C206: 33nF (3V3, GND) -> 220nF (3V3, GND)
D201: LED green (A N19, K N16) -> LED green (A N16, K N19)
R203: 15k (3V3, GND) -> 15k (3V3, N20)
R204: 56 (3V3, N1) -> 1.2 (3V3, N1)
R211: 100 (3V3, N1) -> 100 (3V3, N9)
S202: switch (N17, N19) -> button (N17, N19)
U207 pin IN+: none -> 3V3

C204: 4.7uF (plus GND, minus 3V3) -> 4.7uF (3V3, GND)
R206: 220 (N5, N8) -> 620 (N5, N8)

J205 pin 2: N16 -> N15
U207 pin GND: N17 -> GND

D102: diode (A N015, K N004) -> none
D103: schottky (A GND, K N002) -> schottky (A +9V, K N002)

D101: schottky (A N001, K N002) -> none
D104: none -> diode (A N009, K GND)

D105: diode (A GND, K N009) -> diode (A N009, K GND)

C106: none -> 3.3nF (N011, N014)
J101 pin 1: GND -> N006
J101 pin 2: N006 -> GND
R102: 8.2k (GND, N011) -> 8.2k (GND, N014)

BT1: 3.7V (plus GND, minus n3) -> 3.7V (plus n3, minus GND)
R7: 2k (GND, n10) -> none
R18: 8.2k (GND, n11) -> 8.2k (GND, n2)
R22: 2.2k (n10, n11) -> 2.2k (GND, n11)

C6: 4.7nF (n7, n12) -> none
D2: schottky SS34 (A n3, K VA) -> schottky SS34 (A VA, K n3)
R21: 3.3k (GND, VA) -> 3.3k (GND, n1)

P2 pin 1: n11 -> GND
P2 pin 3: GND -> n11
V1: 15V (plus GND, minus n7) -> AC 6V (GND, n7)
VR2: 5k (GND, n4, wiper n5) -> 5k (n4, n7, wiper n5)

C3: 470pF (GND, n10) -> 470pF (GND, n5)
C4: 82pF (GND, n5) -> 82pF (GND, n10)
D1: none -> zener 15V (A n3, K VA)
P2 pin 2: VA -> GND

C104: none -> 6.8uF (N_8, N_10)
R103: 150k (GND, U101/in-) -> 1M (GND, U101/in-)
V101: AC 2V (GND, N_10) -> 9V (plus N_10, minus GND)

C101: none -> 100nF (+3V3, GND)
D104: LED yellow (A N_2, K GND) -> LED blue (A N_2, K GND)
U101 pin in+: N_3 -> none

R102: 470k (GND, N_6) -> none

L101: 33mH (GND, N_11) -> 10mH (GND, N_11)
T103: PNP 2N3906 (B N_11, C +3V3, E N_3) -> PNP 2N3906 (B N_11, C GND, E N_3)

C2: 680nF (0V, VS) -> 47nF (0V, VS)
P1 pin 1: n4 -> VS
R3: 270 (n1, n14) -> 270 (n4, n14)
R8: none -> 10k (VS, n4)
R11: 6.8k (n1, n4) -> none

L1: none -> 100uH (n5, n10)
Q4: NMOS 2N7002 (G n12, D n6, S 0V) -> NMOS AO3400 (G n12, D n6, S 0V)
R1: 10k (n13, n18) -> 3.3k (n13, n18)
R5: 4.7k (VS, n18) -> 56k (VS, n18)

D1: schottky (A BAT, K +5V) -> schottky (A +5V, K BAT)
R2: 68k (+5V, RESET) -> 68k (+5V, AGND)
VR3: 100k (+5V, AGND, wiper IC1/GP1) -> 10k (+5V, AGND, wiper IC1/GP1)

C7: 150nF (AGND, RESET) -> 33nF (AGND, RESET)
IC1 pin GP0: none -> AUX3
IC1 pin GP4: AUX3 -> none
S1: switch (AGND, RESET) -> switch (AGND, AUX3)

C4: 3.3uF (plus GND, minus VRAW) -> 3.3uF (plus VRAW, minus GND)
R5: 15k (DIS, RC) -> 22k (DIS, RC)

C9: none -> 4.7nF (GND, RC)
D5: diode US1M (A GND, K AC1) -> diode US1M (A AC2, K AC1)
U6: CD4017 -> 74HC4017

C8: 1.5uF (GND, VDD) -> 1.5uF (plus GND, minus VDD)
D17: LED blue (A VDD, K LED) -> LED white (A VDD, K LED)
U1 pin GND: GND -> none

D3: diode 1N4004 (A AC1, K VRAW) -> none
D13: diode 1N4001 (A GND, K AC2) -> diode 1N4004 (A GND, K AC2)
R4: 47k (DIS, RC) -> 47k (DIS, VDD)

WHAT TO WORK ON
Filter the listing above for lines with the word "minus", and copy each one you find.

ANSWER TO THIS TASK
C204: 4.7uF (plus GND, minus 3V3) -> 4.7uF (3V3, GND)
BT1: 3.7V (plus GND, minus n3) -> 3.7V (plus n3, minus GND)
V1: 15V (plus GND, minus n7) -> AC 6V (GND, n7)
V101: AC 2V (GND, N_10) -> 9V (plus N_10, minus GND)
C4: 3.3uF (plus GND, minus VRAW) -> 3.3uF (plus VRAW, minus GND)
C8: 1.5uF (GND, VDD) -> 1.5uF (plus GND, minus VDD)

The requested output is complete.